Job -
Rewrite the lines of the records, leaving out the pictures, and replace every "none" with "blank". Change nothing else.

Data in this exercise -
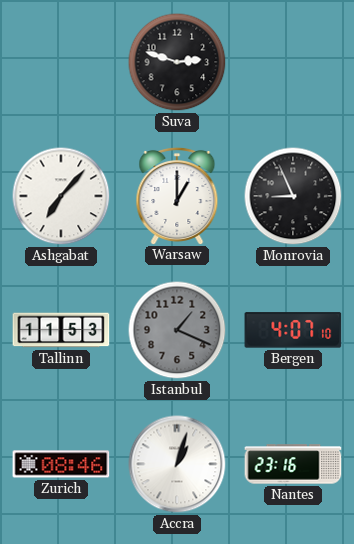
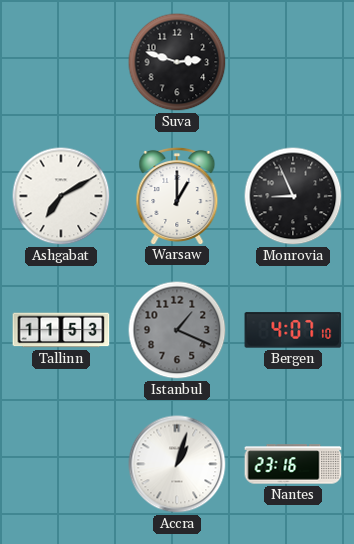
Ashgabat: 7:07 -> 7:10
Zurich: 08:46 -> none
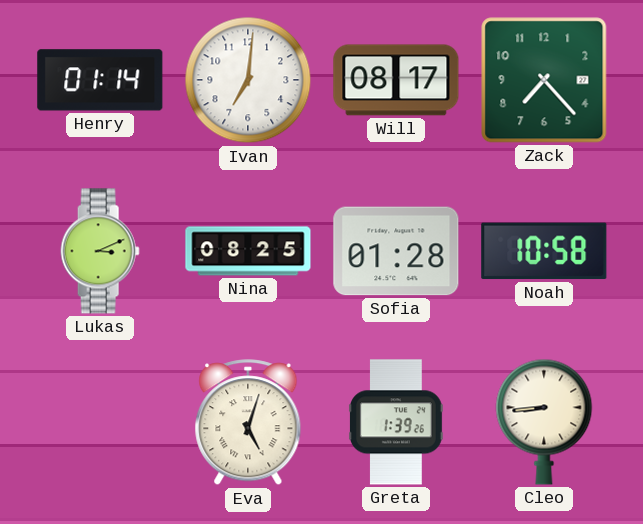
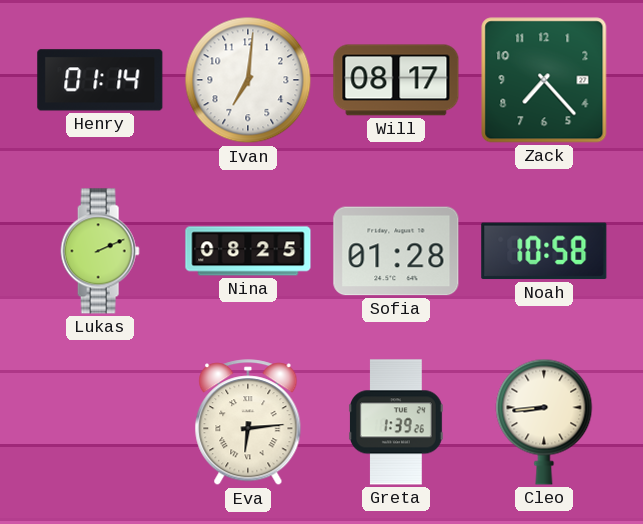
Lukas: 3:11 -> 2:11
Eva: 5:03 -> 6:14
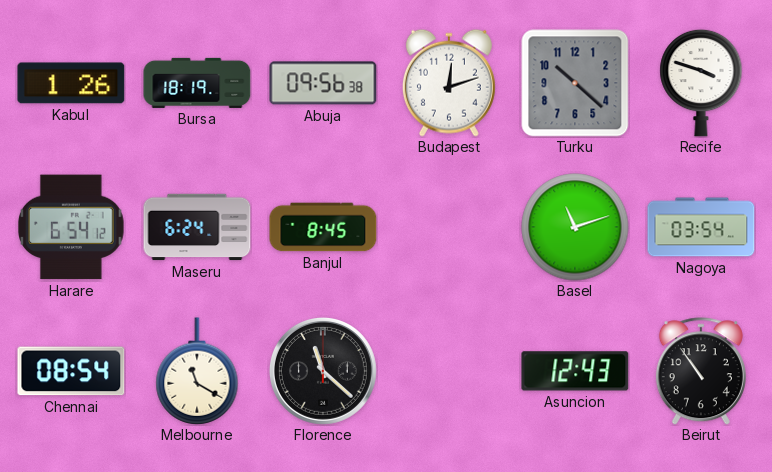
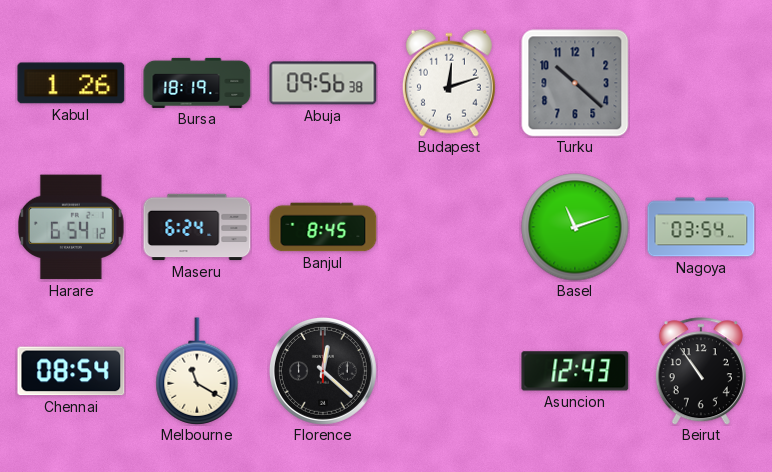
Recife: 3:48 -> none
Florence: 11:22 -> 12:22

Response to this task -
Ashgabat: 7:07 -> 7:10
Zurich: 08:46 -> blank
Lukas: 3:11 -> 2:11
Eva: 5:03 -> 6:14
Recife: 3:48 -> blank
Florence: 11:22 -> 12:22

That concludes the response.